#### Aim of the task:
If a picture appears in the records below, drop it, and reproduce everything else exactly.

#### Available data:
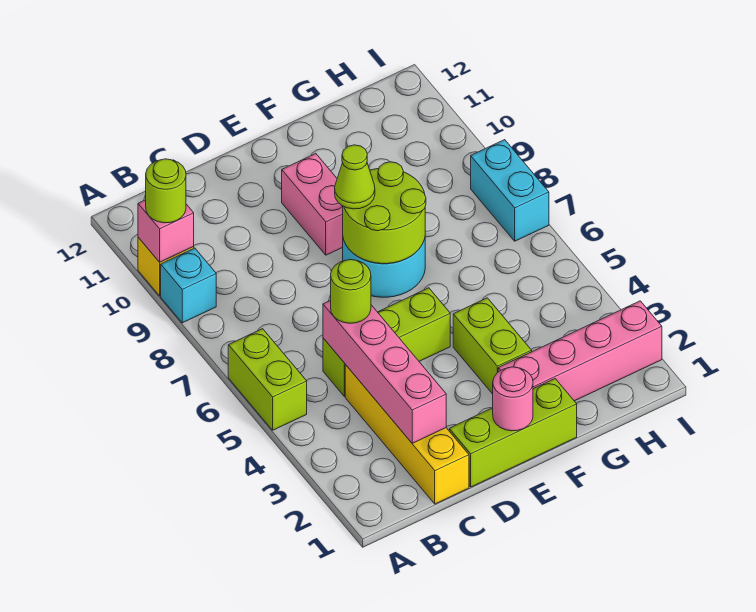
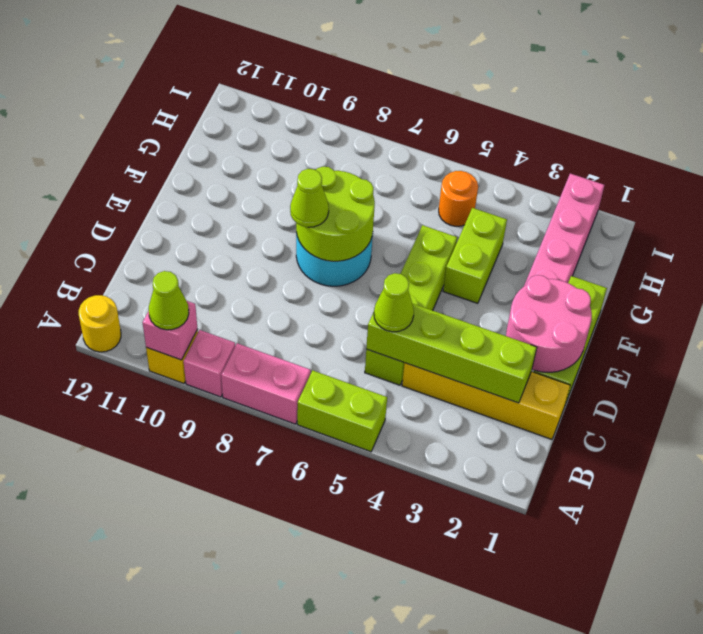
cyan brick A9 level 1 -> pink brick A9 level 1
lime round brick A10 level 3 -> lime cone A10 level 3
none -> yellow round brick A12 level 1
pink brick C2:C5 level 2 -> lime brick C2:C5 level 2
lime brick C5:E5 level 1 -> lime brick C5:F5 level 1
lime round brick C5 level 3 -> lime cone C5 level 3
pink round brick E1 level 2 -> pink round brick D1:E2 level 2
pink brick E9:E10 level 1 -> pink brick A7:A8 level 1
lime brick F3:F4 level 1 -> lime brick F4:G4 level 1
none -> orange round brick H5 level 1
cyan brick I7:I8 level 1 -> none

#### Written answer:
cyan brick A9 level 1 -> pink brick A9 level 1
lime round brick A10 level 3 -> lime cone A10 level 3
none -> yellow round brick A12 level 1
pink brick C2:C5 level 2 -> lime brick C2:C5 level 2
lime brick C5:E5 level 1 -> lime brick C5:F5 level 1
lime round brick C5 level 3 -> lime cone C5 level 3
pink round brick E1 level 2 -> pink round brick D1:E2 level 2
pink brick E9:E10 level 1 -> pink brick A7:A8 level 1
lime brick F3:F4 level 1 -> lime brick F4:G4 level 1
none -> orange round brick H5 level 1
cyan brick I7:I8 level 1 -> none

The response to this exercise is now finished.